##### GIVEN ENTRIES

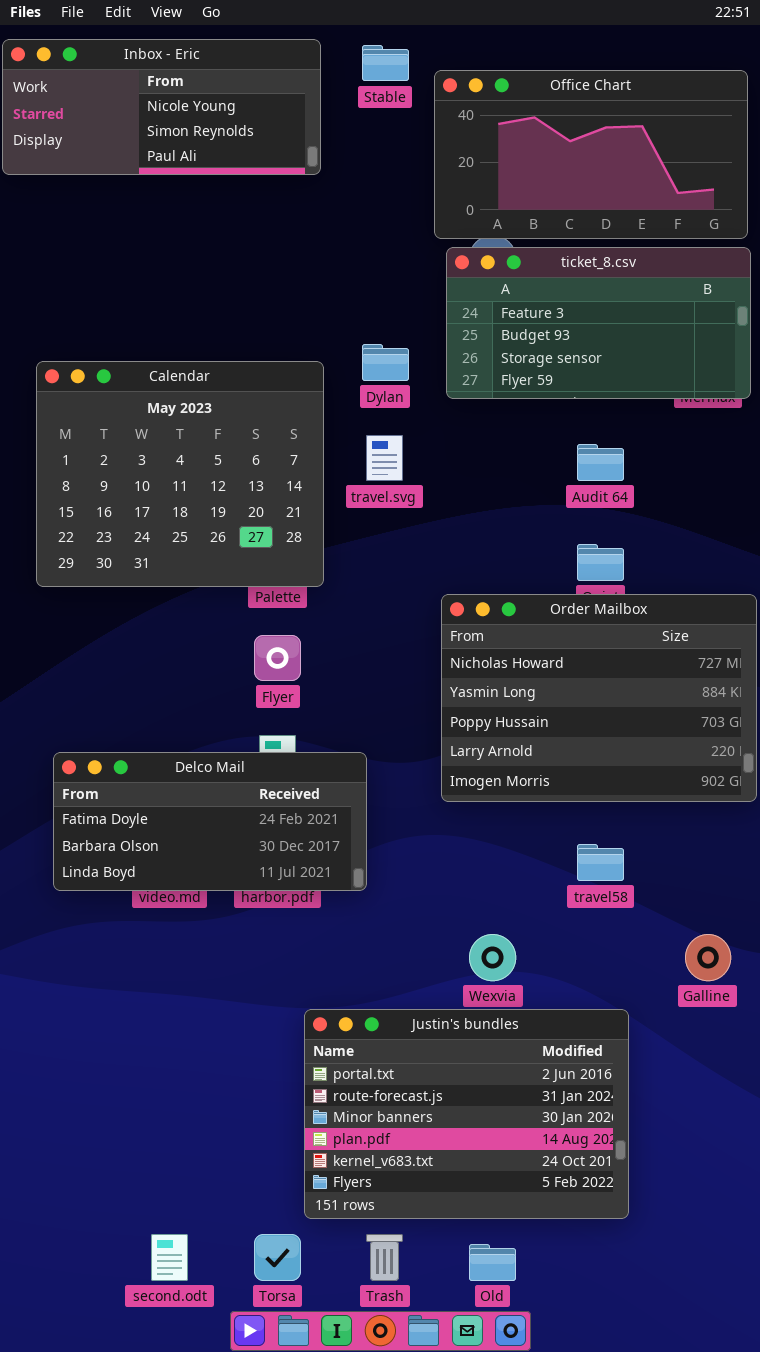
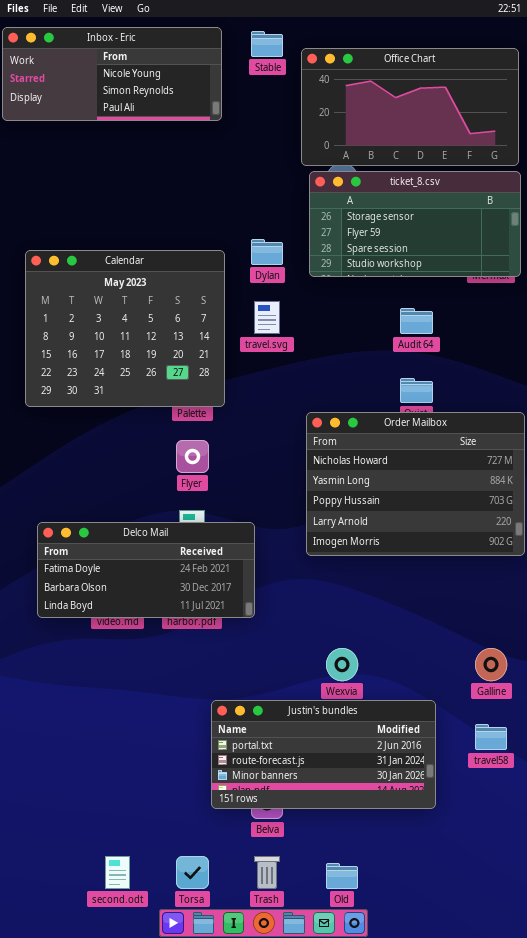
ticket_8.csv: [446,247,751,399] -> [309,171,521,277], scrolled down 2 rows
travel58: [577,844,624,881] -> [475,724,507,750], moved
Justin's bundles: [304,1009,629,1219] -> [211,700,436,809], resized

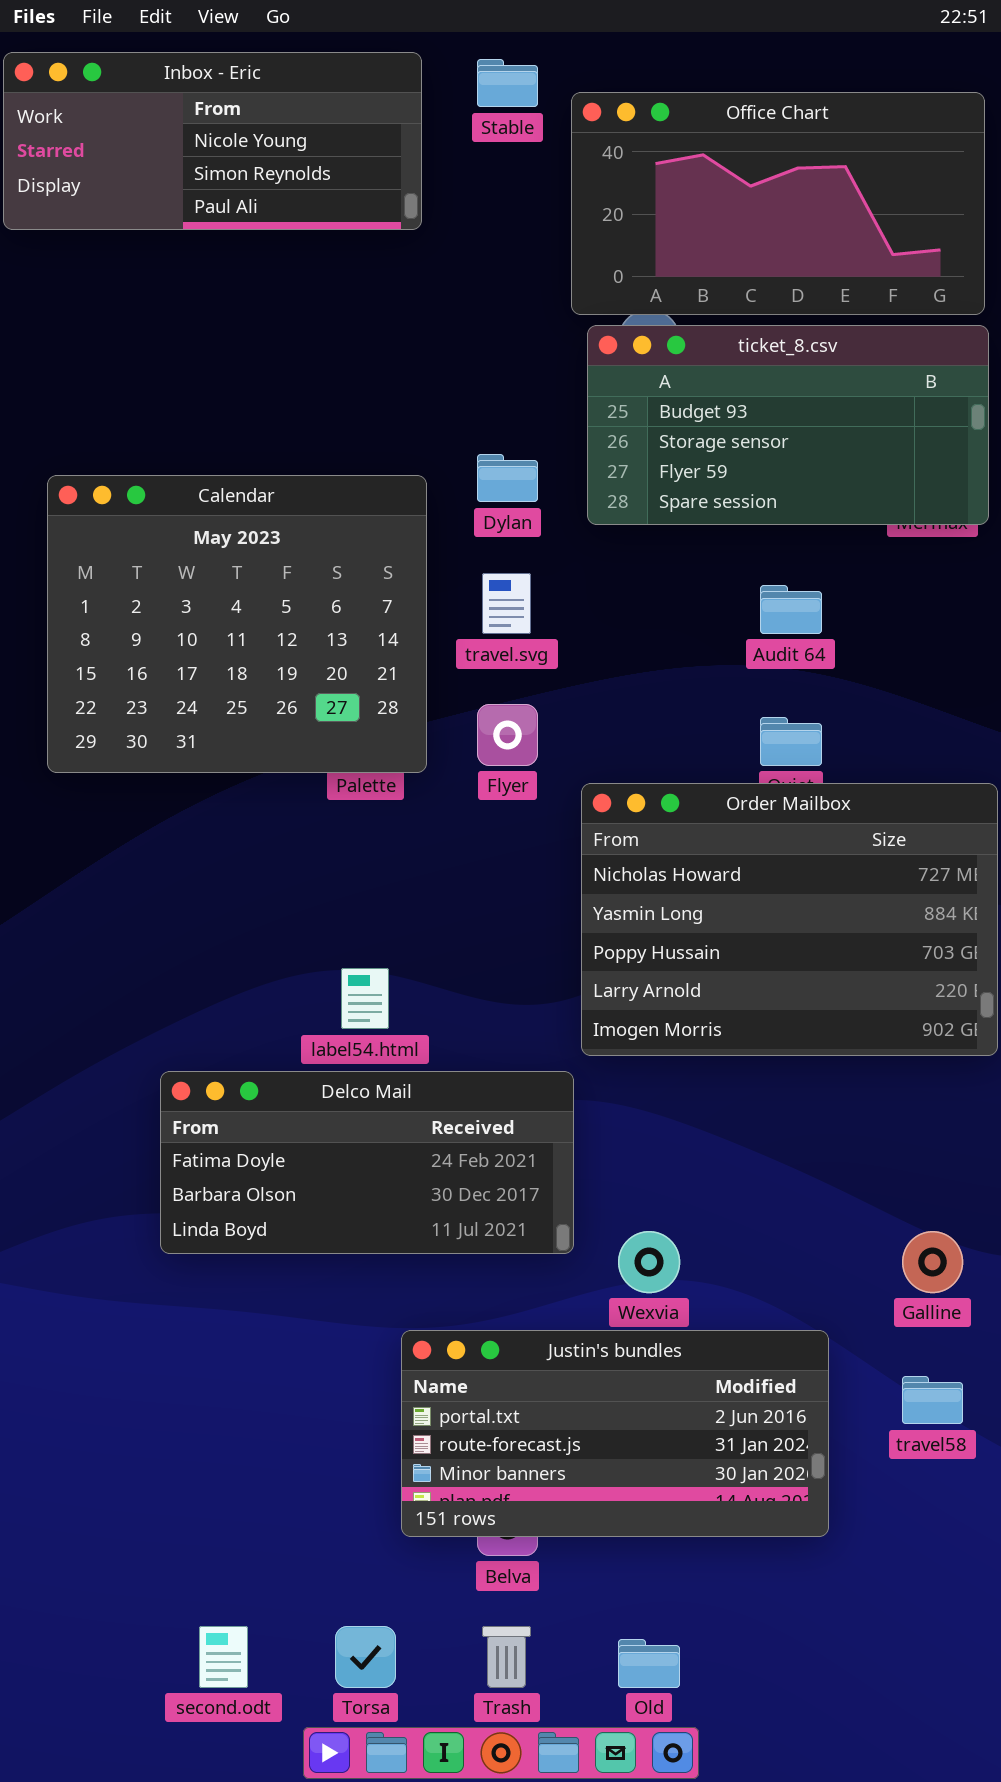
ticket_8.csv: [309,171,521,277] -> [587,325,989,525], scrolled up 1 row
Flyer: [176,440,209,473] -> [477,704,538,766], moved
Delco Mail: [37,522,255,618] -> [160,1071,574,1254], moved

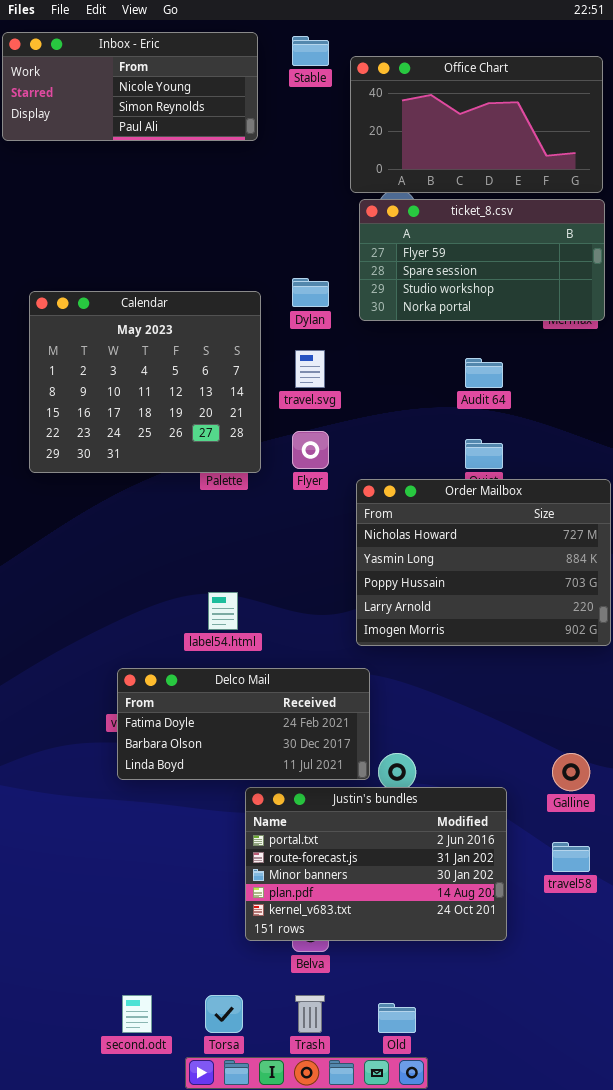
ticket_8.csv: [587,325,989,525] -> [359,199,605,321], scrolled down 2 rows
Delco Mail: [160,1071,574,1254] -> [117,668,370,780], moved
Justin's bundles: [401,1330,829,1537] -> [245,787,507,941], resized

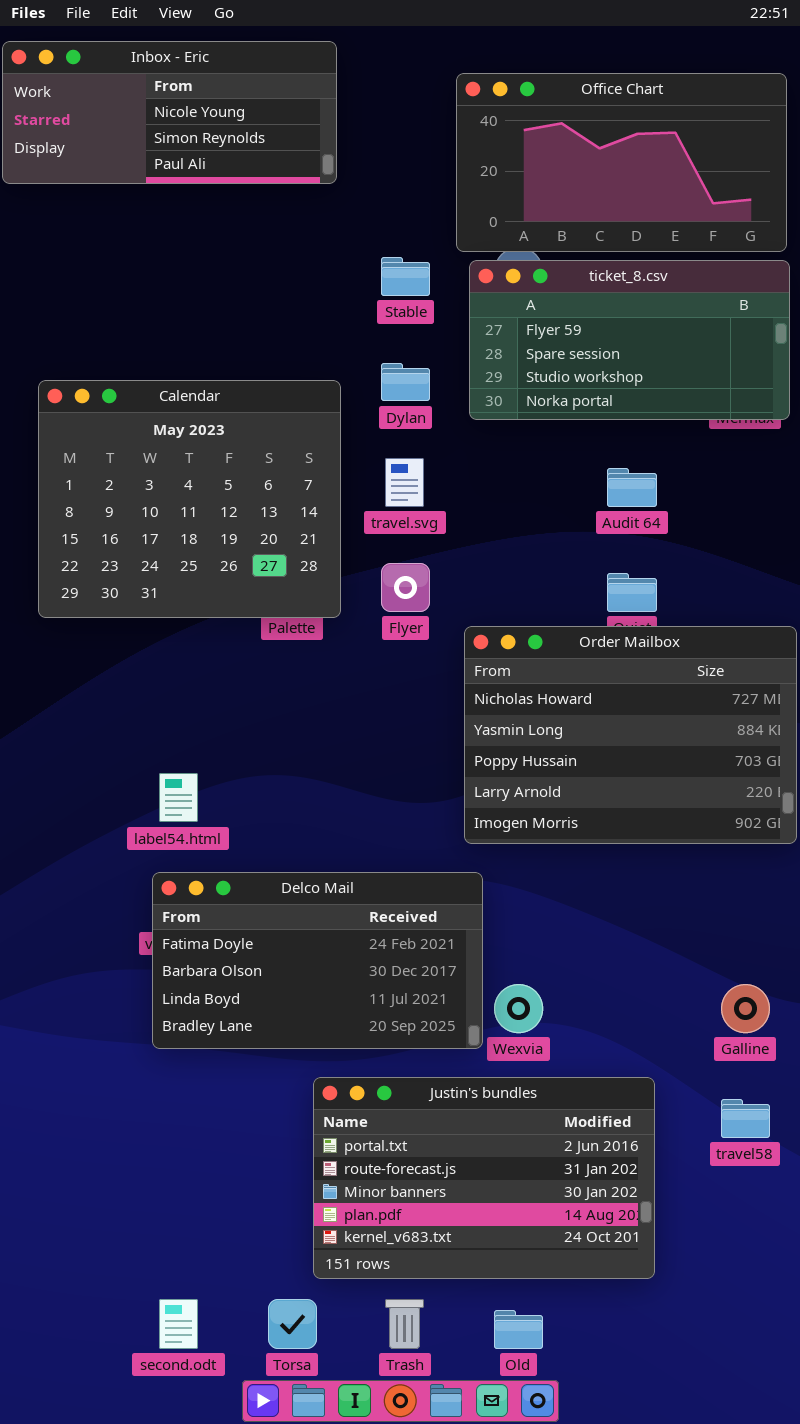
Stable: [292,36,329,66] -> [381,257,430,296], moved
label54.html: [208,592,238,630] -> [159,773,198,822], moved
Delco Mail: [117,668,370,780] -> [152,872,483,1049], resized
Justin's bundles: [245,787,507,941] -> [313,1077,655,1279], moved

##########

# [GOAL OF THE EXERCISE]
What you should repeat exactly is the run of lines from the top of the listing above through the line with "Flyer: [176,440,209,473] ->", without pictures.

# [SOLUTION TO THIS TASK]
ticket_8.csv: [446,247,751,399] -> [309,171,521,277], scrolled down 2 rows
travel58: [577,844,624,881] -> [475,724,507,750], moved
Justin's bundles: [304,1009,629,1219] -> [211,700,436,809], resized

ticket_8.csv: [309,171,521,277] -> [587,325,989,525], scrolled up 1 row
Flyer: [176,440,209,473] -> [477,704,538,766], moved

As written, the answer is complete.